Data segment –
· · · · ·
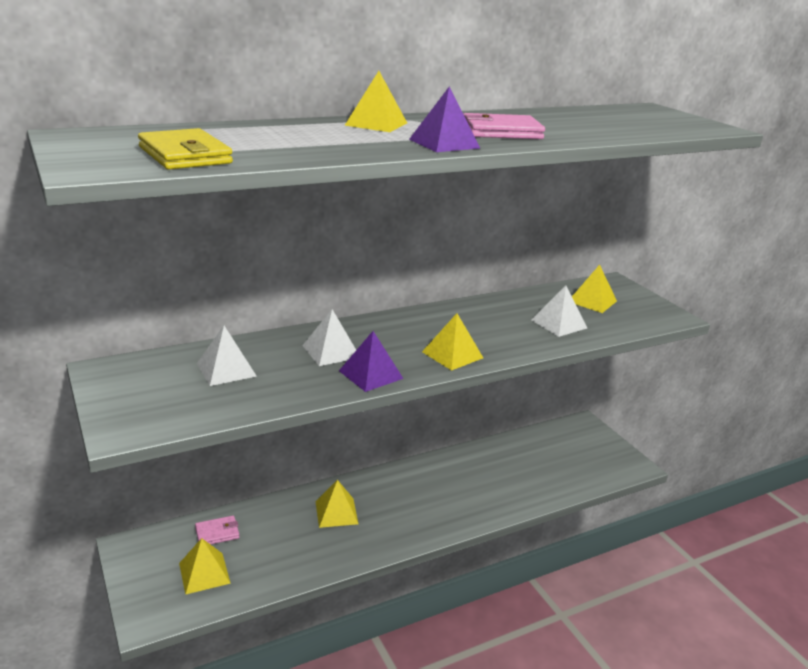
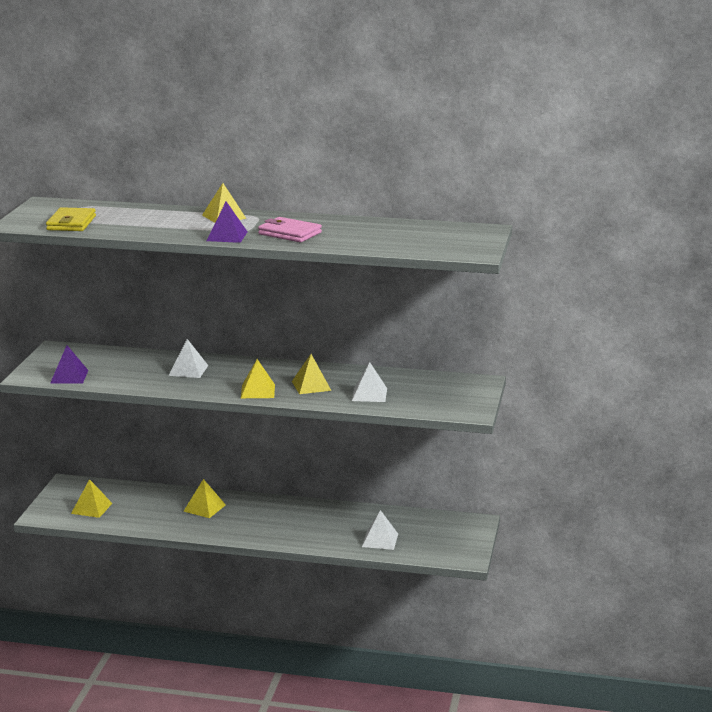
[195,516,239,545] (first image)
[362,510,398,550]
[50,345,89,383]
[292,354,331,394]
· · · · ·
Copy out the data verbatim, with no pictures.

[195,516,239,545] (first image)
[362,510,398,550]
[50,345,89,383]
[292,354,331,394]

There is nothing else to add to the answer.